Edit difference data
--------------------------------------------------

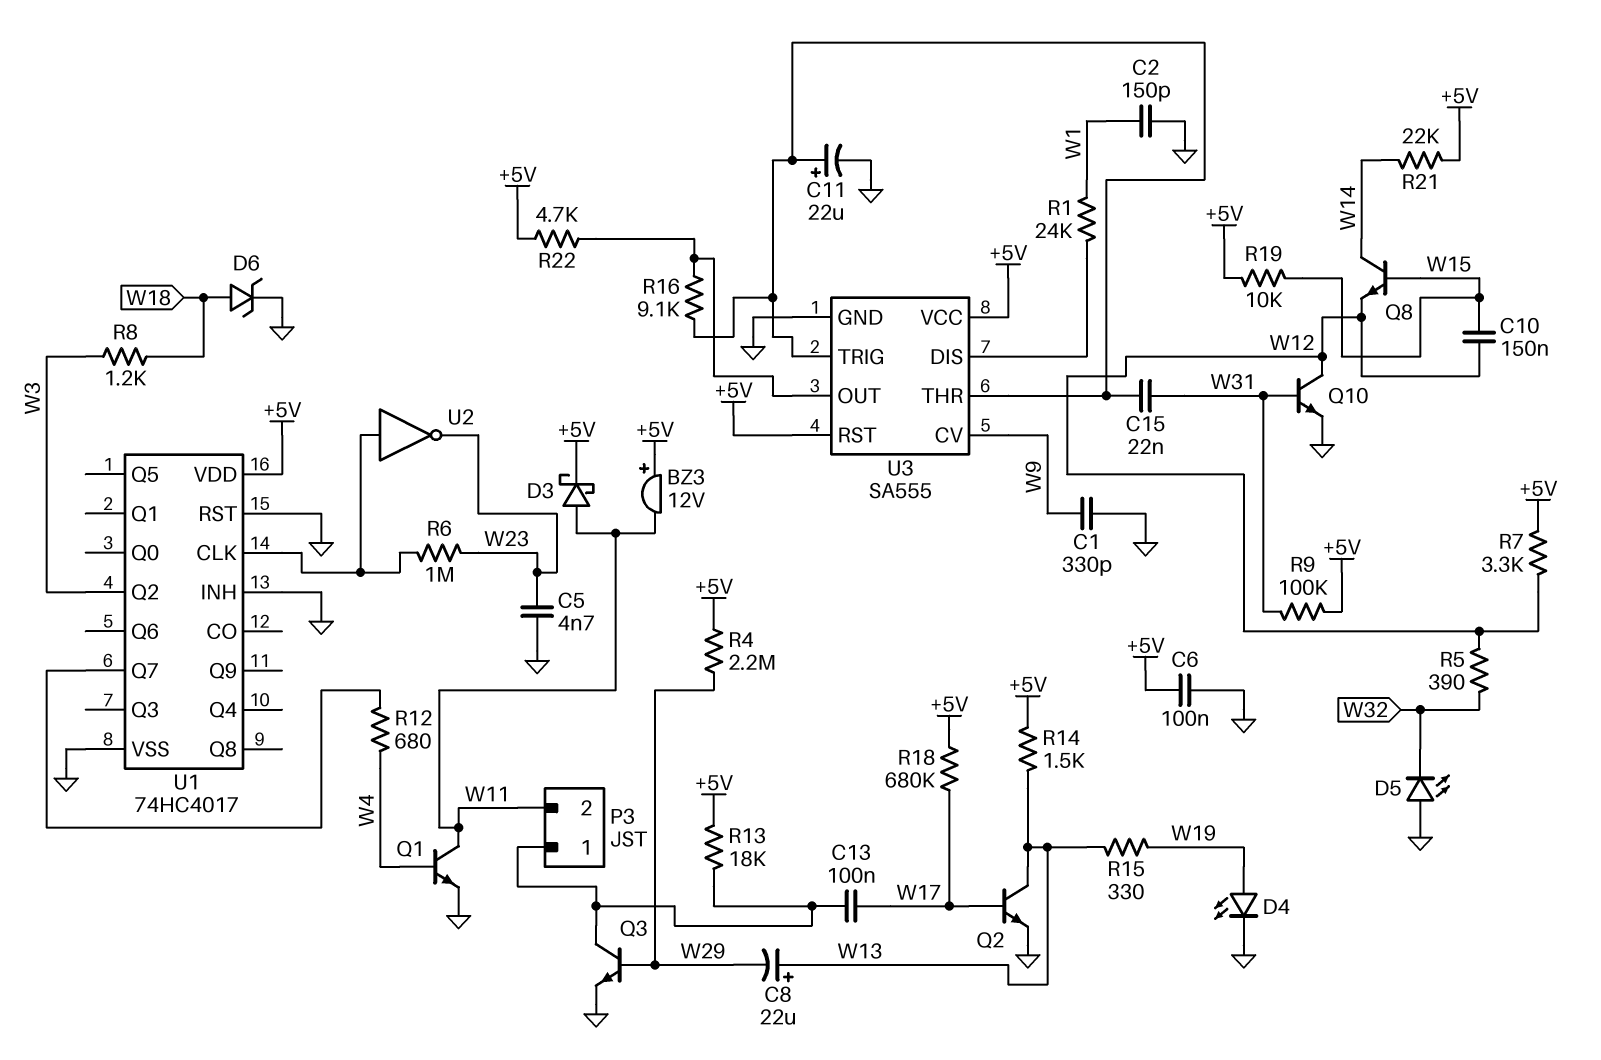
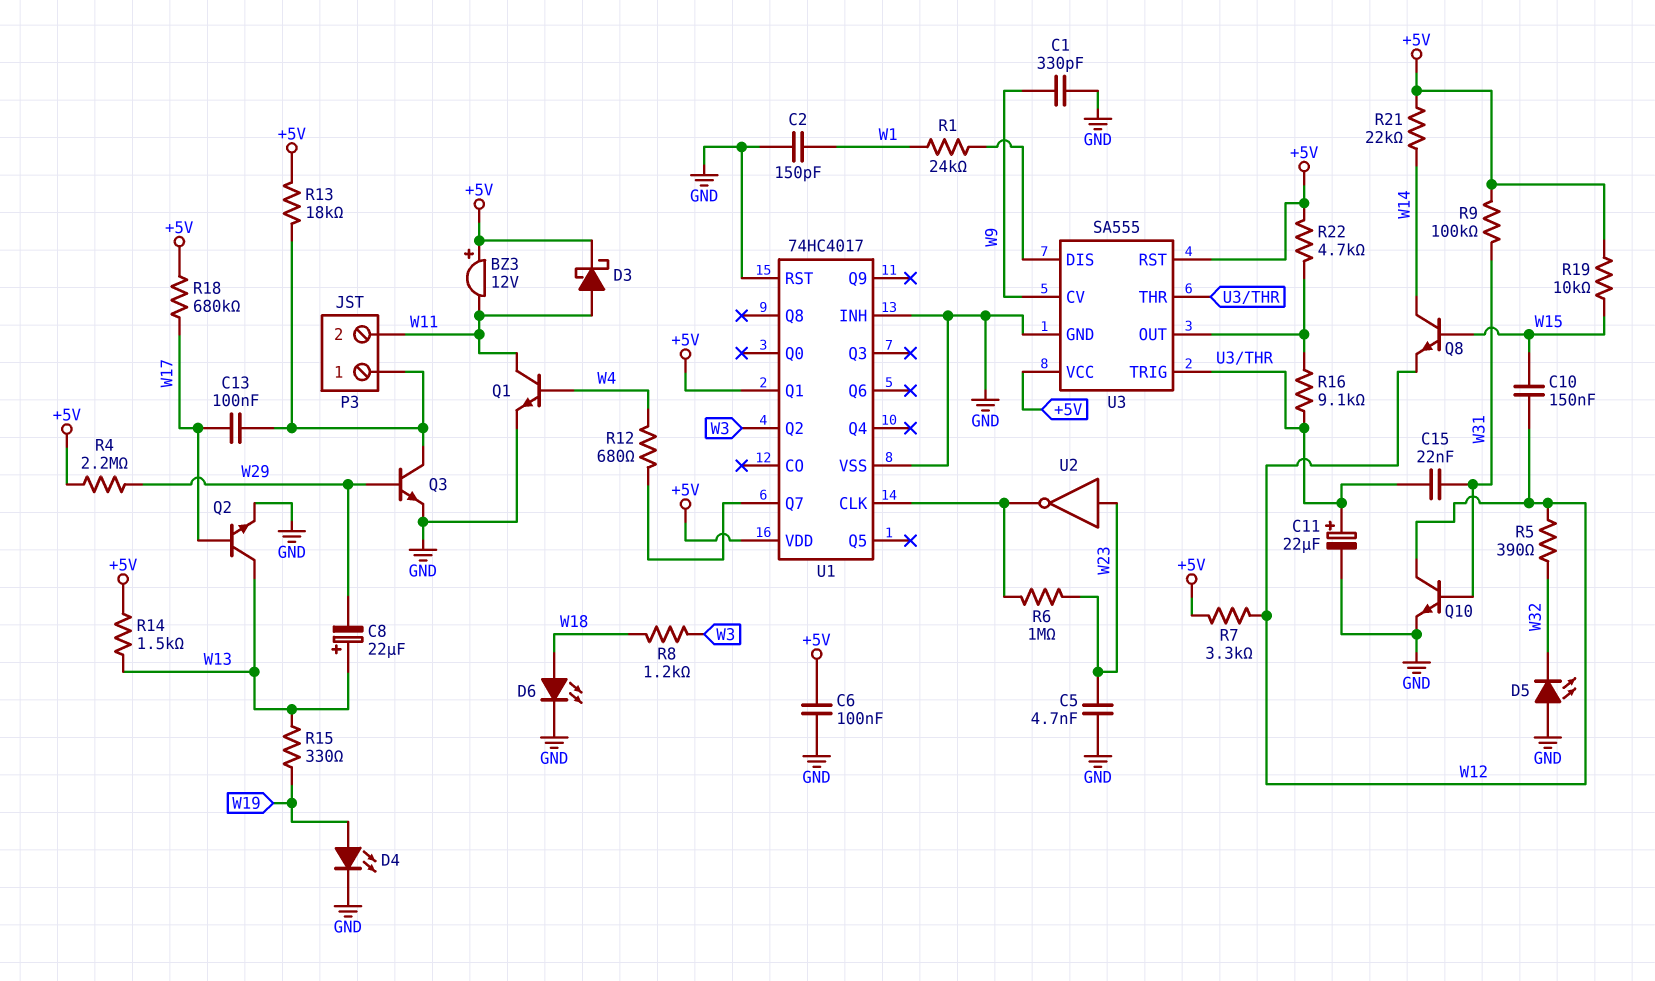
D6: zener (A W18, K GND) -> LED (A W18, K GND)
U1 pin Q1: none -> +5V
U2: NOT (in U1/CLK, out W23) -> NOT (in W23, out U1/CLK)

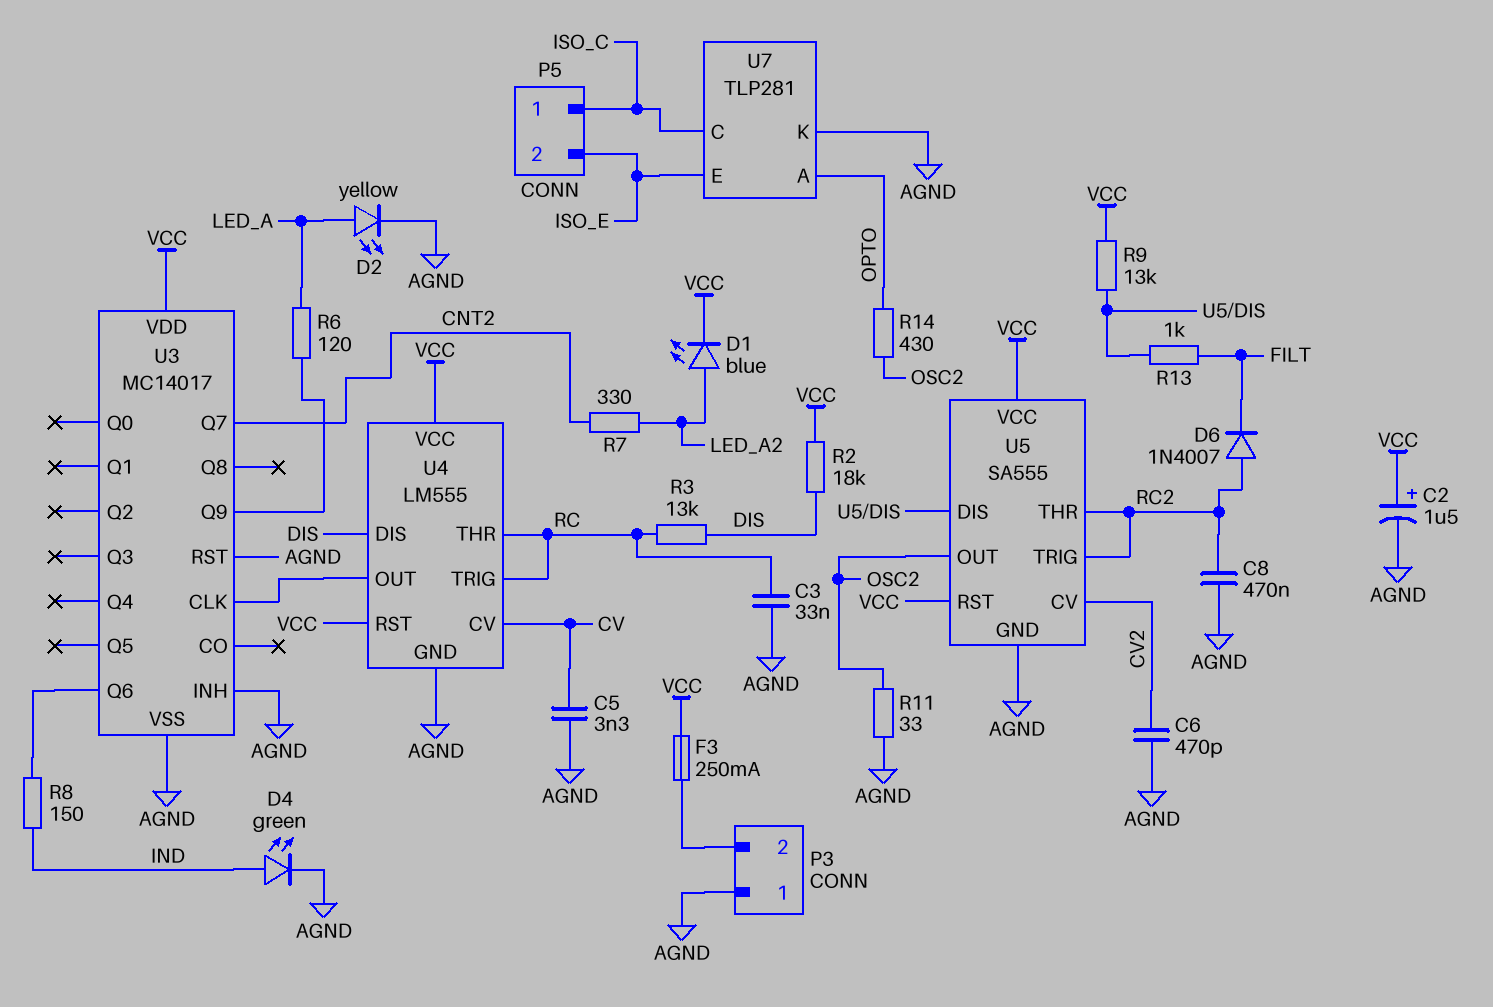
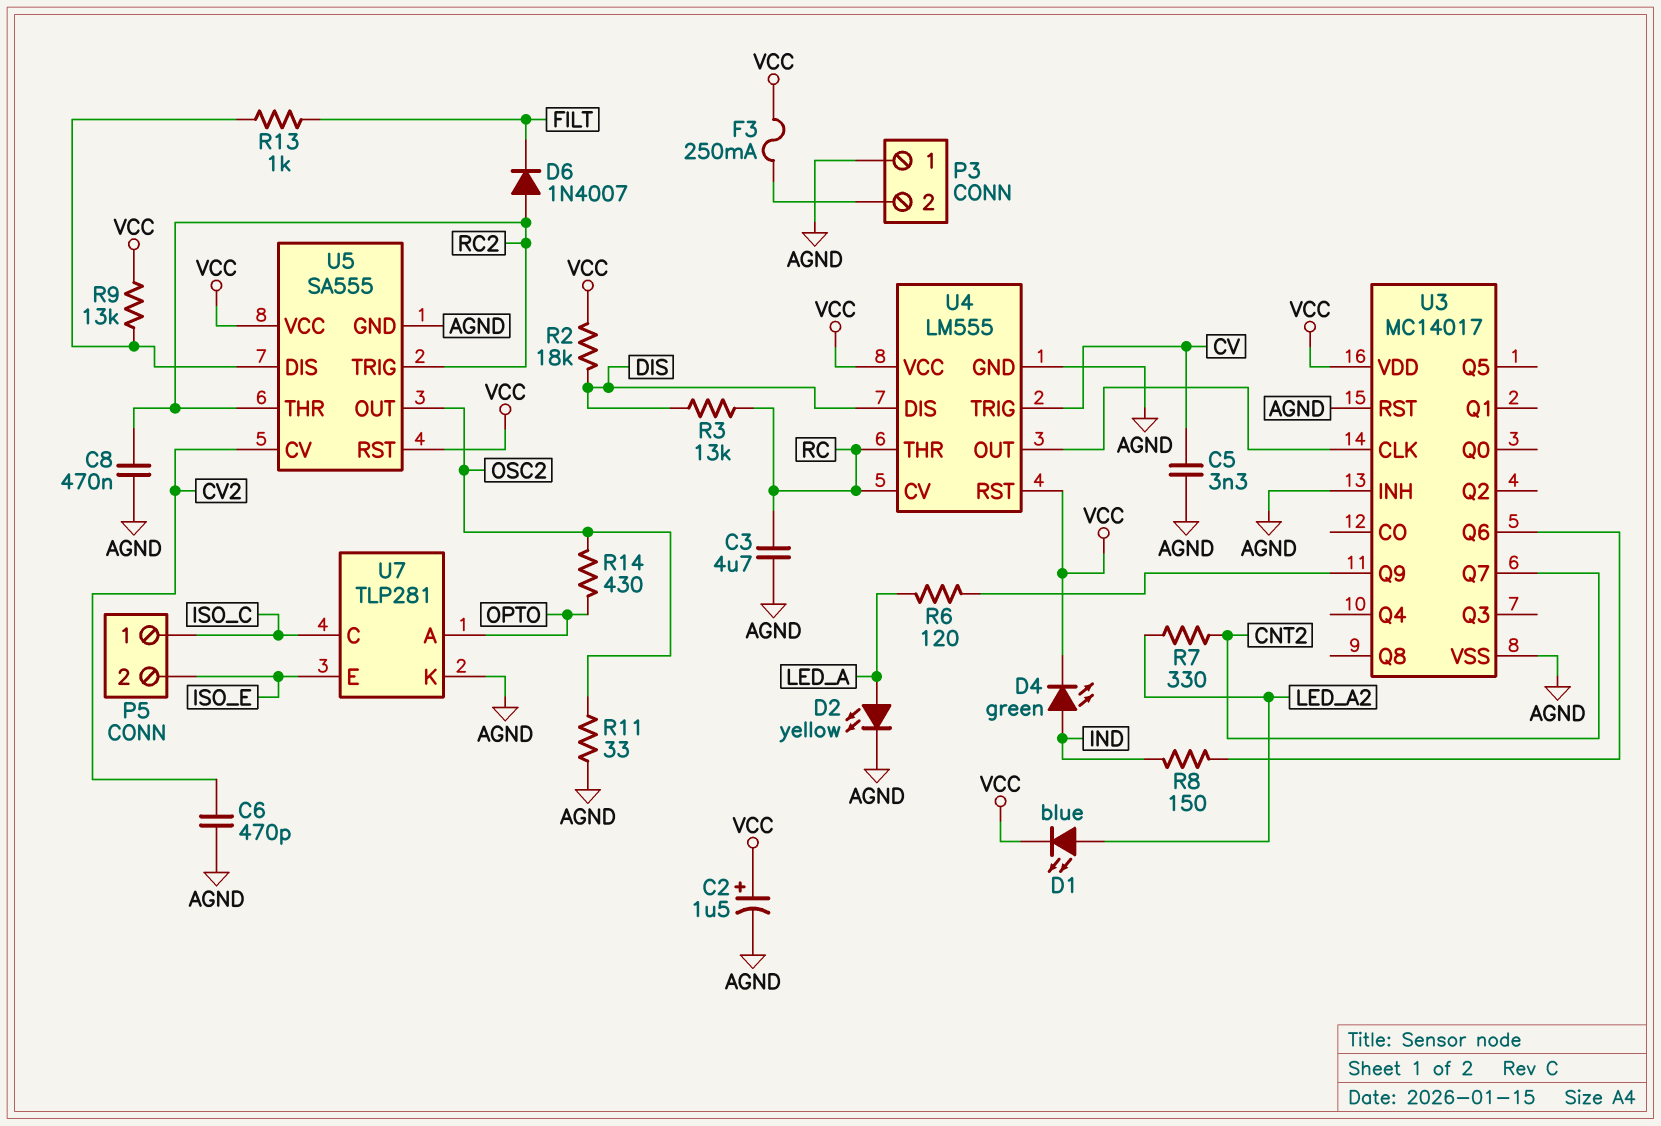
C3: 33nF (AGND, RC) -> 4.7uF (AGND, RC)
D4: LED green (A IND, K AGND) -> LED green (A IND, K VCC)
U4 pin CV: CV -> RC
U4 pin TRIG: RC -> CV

--------------------------------------------------

■ **Your task**: Word for word, copy out each record; do not include pictures.

■ **Solution for this problem**:
D6: zener (A W18, K GND) -> LED (A W18, K GND)
U1 pin Q1: none -> +5V
U2: NOT (in U1/CLK, out W23) -> NOT (in W23, out U1/CLK)

C3: 33nF (AGND, RC) -> 4.7uF (AGND, RC)
D4: LED green (A IND, K AGND) -> LED green (A IND, K VCC)
U4 pin CV: CV -> RC
U4 pin TRIG: RC -> CV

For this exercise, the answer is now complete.